(Task prompt) Check each line of the records below and collect those that include the word "cone".

(Data to examine)
[Start of Attachment]

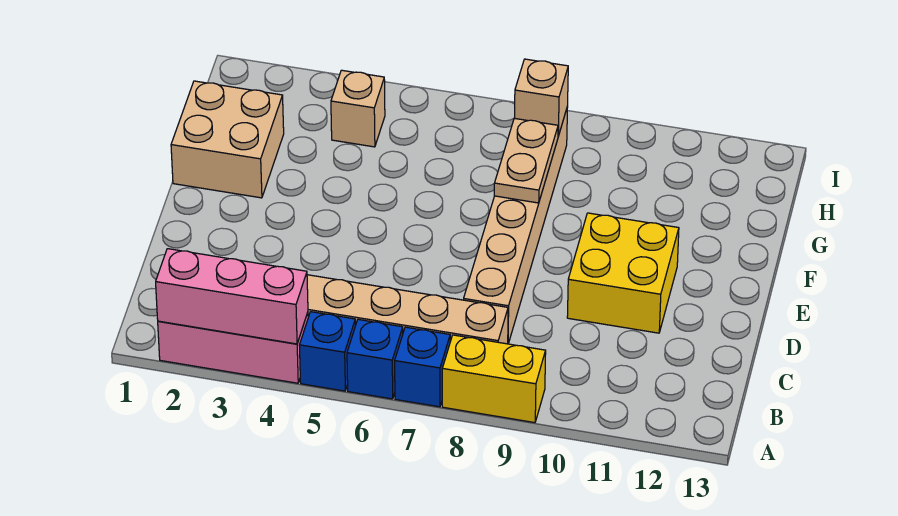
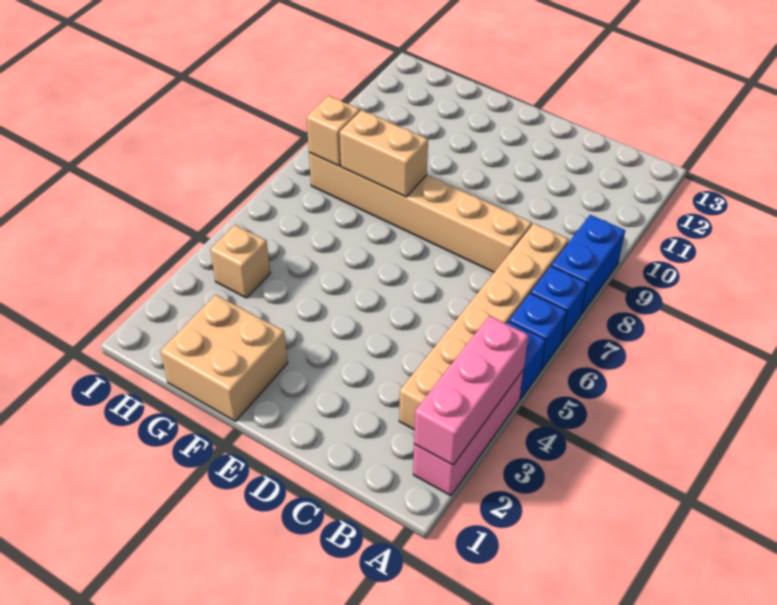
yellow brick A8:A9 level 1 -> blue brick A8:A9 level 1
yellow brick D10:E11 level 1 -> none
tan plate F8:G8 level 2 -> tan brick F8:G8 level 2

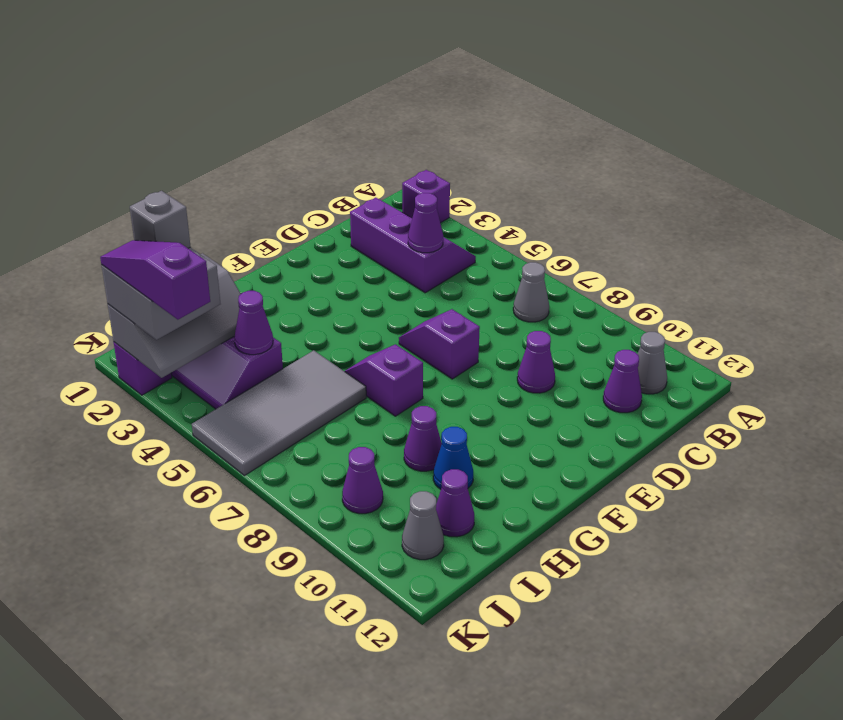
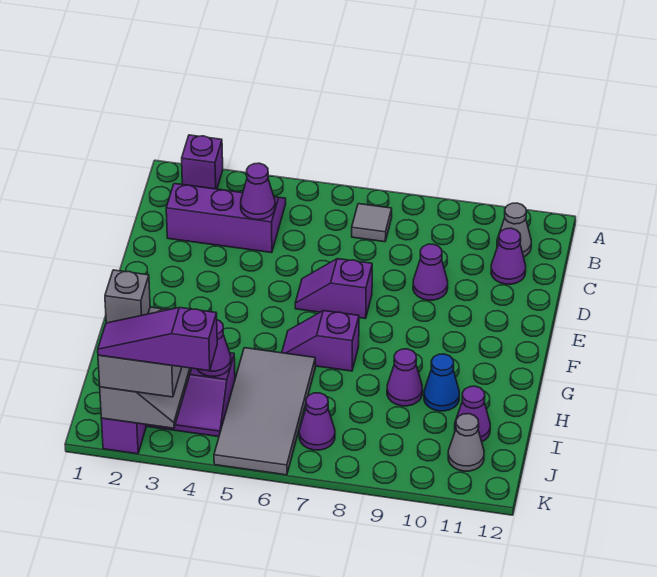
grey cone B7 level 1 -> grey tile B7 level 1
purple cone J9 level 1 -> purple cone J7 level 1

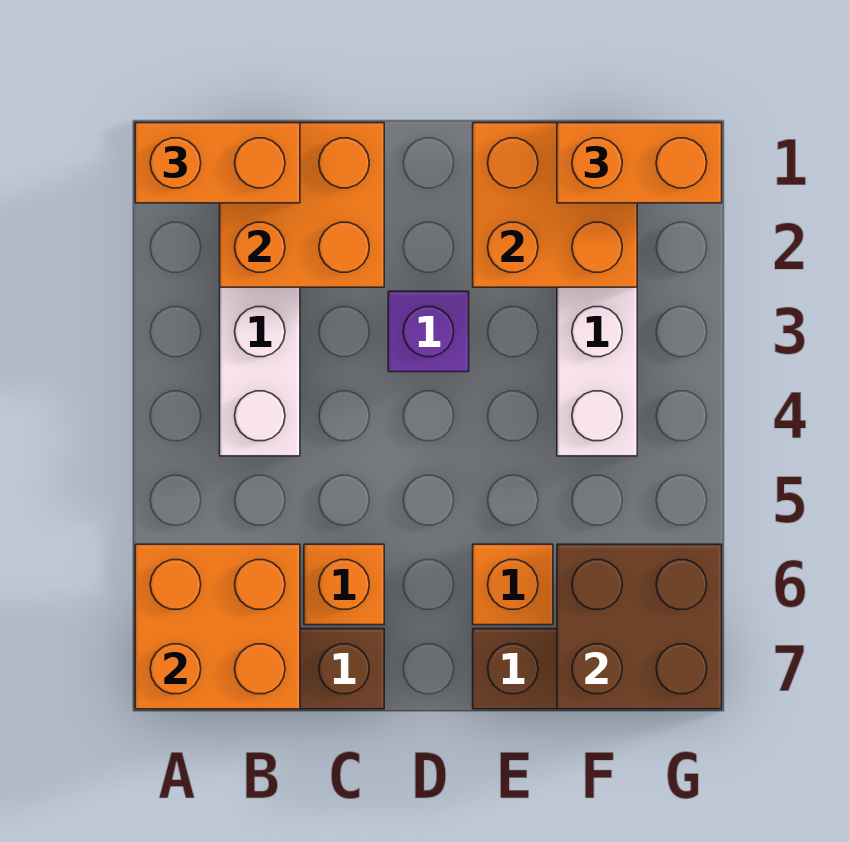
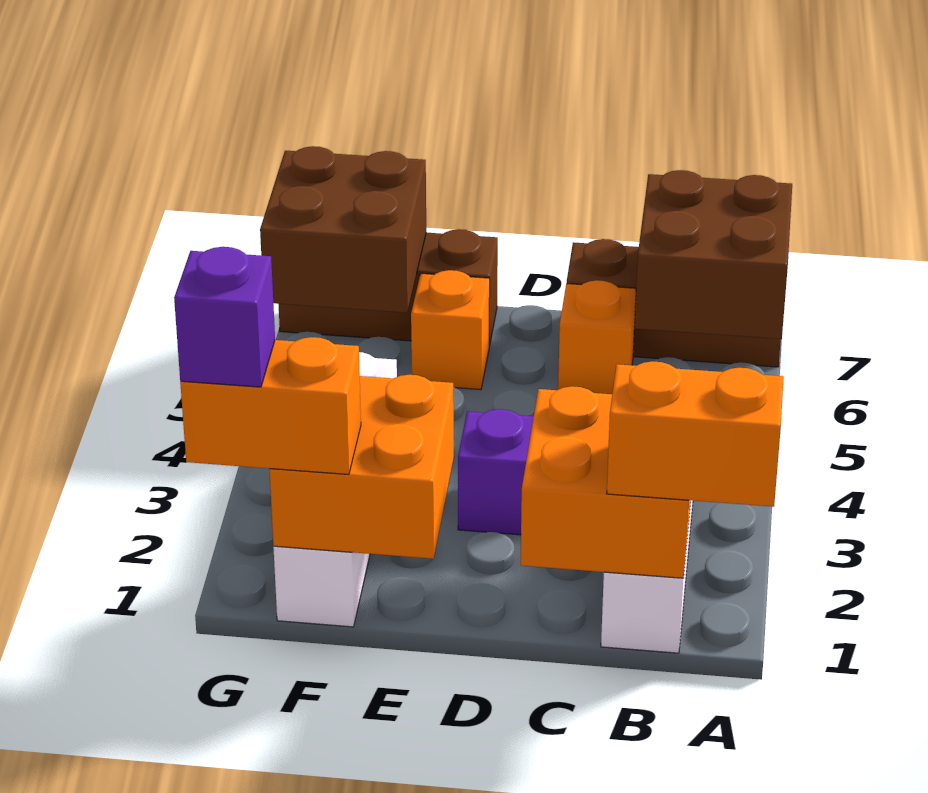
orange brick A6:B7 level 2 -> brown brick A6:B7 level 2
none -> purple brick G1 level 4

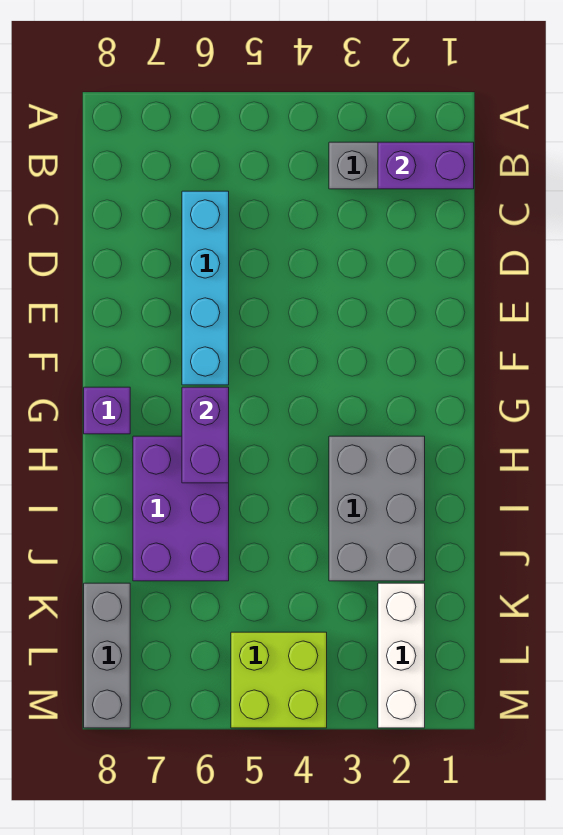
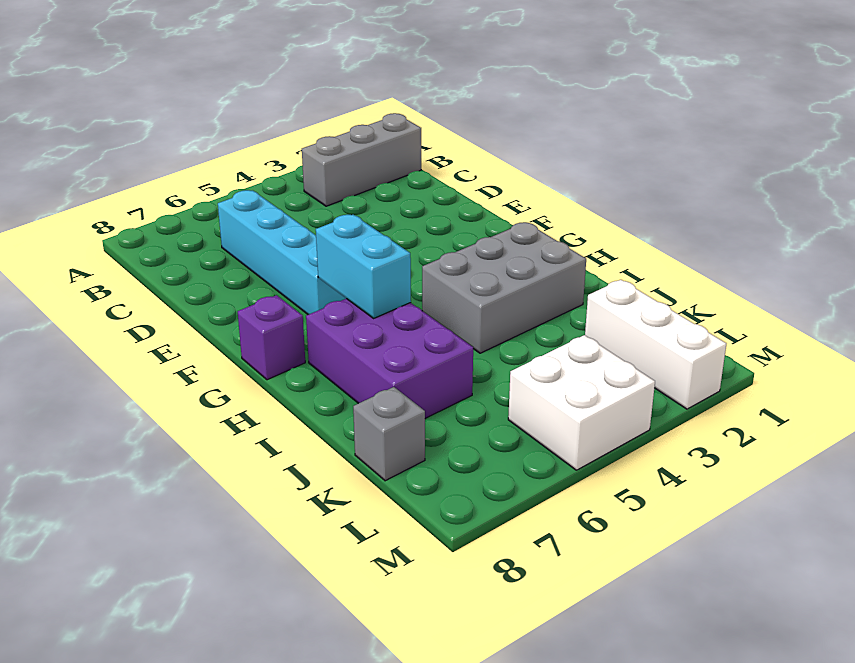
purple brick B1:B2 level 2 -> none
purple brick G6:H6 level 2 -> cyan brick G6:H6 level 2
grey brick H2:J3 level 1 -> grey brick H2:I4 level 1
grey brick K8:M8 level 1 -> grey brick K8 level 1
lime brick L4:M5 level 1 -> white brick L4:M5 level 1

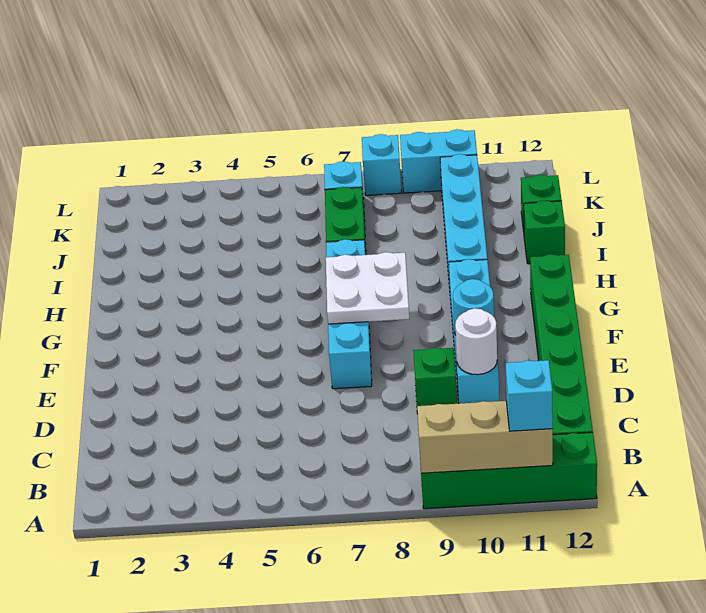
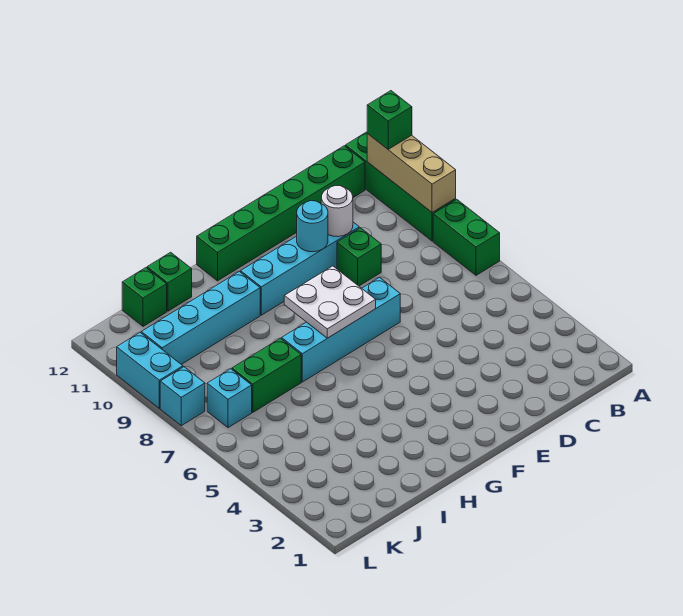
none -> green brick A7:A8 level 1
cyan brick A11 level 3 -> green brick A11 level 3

[End of Attachment]

(Solution to this problem)
grey cone B7 level 1 -> grey tile B7 level 1
purple cone J9 level 1 -> purple cone J7 level 1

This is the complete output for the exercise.